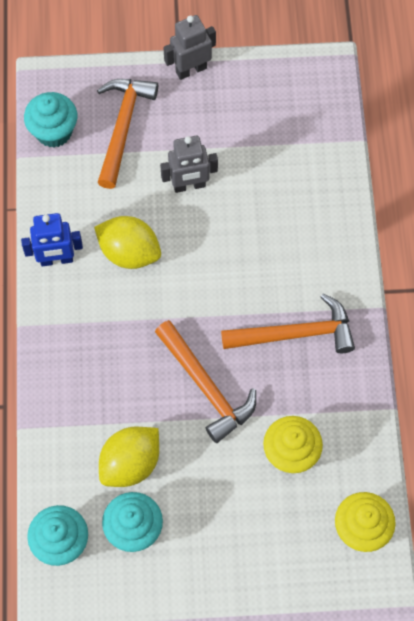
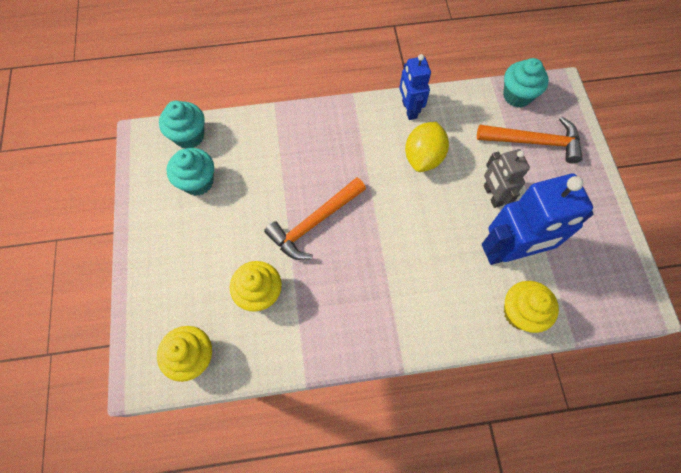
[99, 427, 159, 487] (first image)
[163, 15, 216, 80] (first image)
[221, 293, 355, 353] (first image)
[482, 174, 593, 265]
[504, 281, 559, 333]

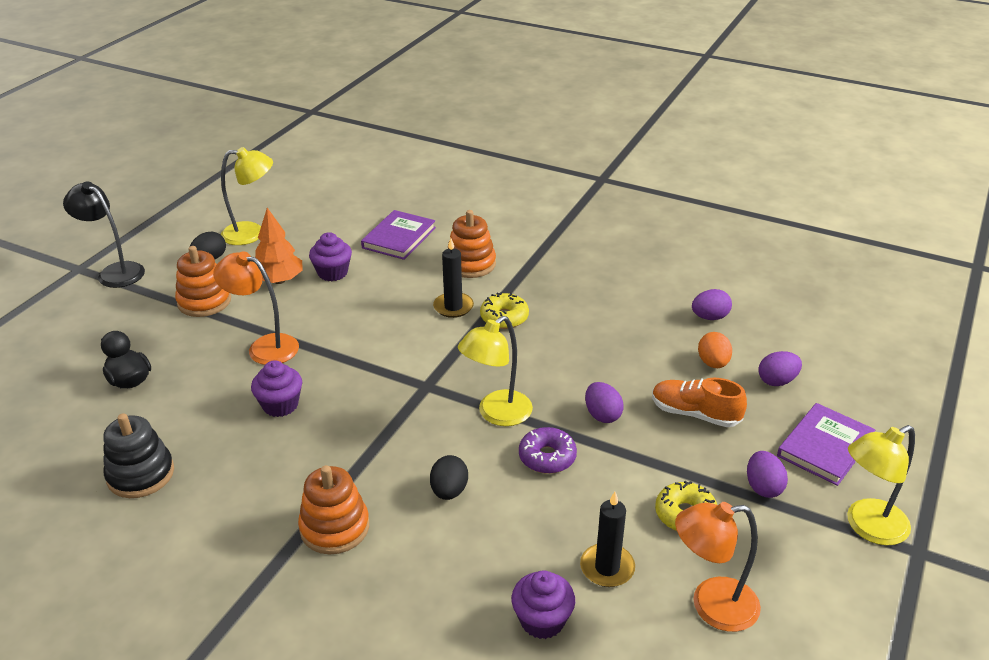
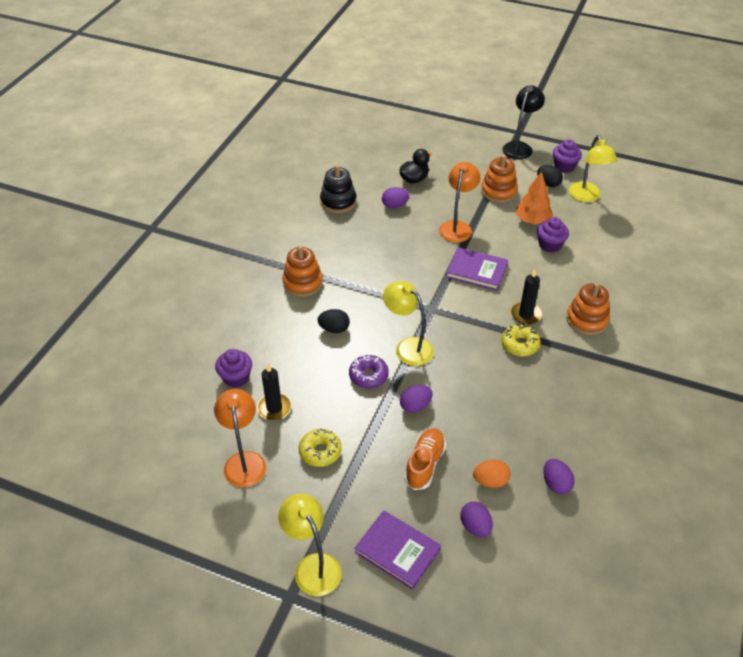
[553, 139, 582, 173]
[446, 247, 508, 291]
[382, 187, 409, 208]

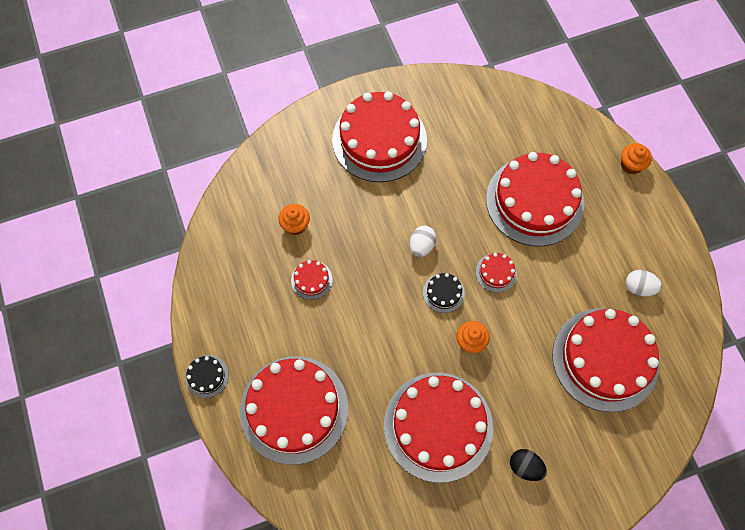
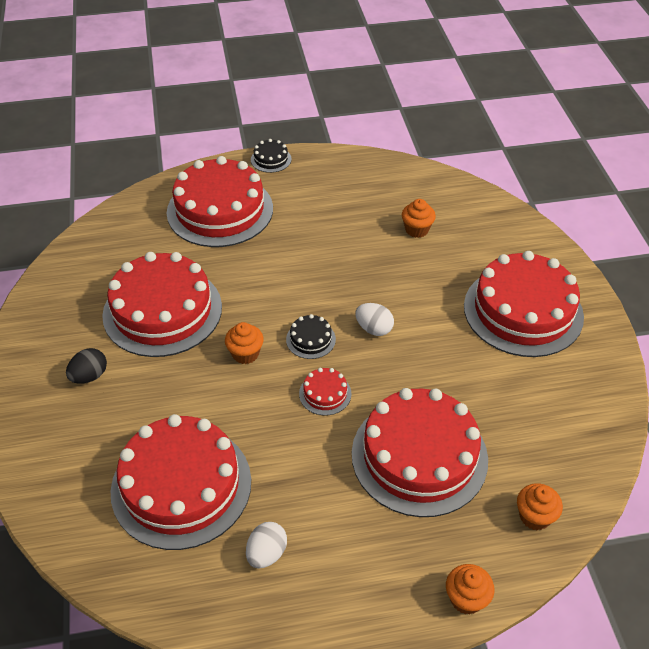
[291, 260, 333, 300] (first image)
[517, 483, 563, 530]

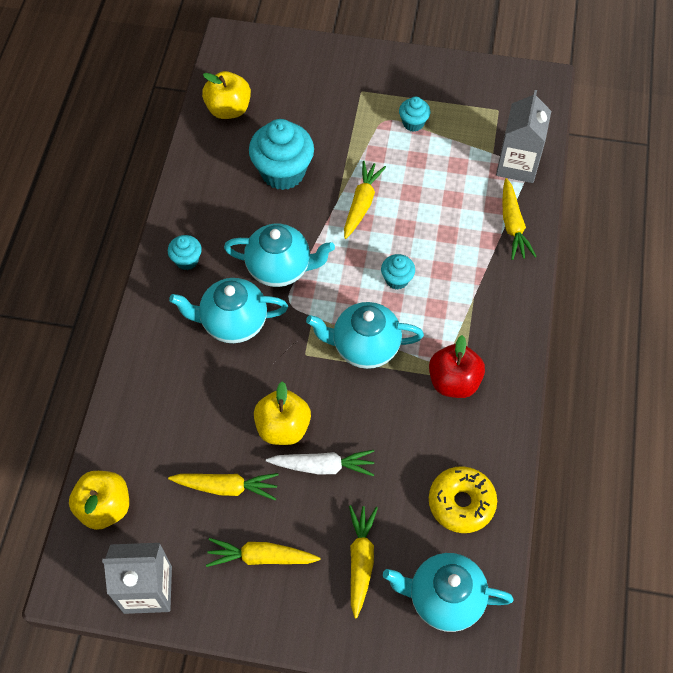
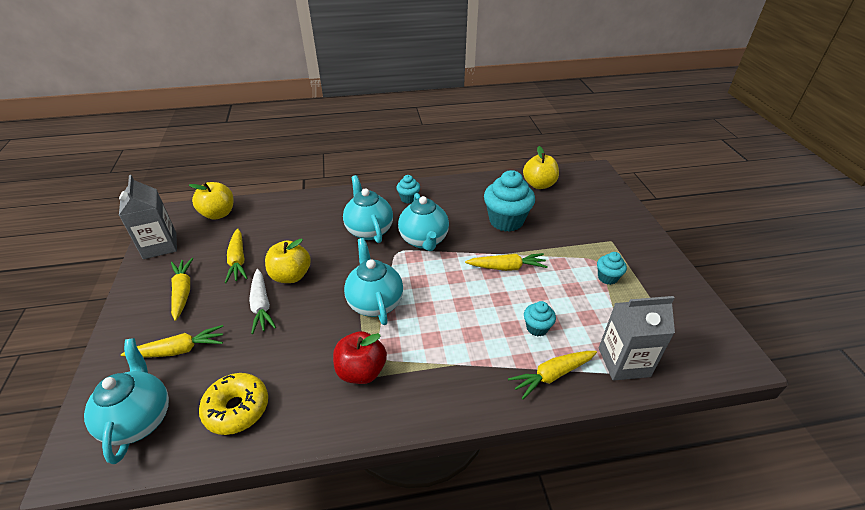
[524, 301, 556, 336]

* _What this task involves_:
Copy each line in the data that holds the word "image".

* _Written solution_:
[99, 427, 159, 487] (first image)
[163, 15, 216, 80] (first image)
[221, 293, 355, 353] (first image)
[291, 260, 333, 300] (first image)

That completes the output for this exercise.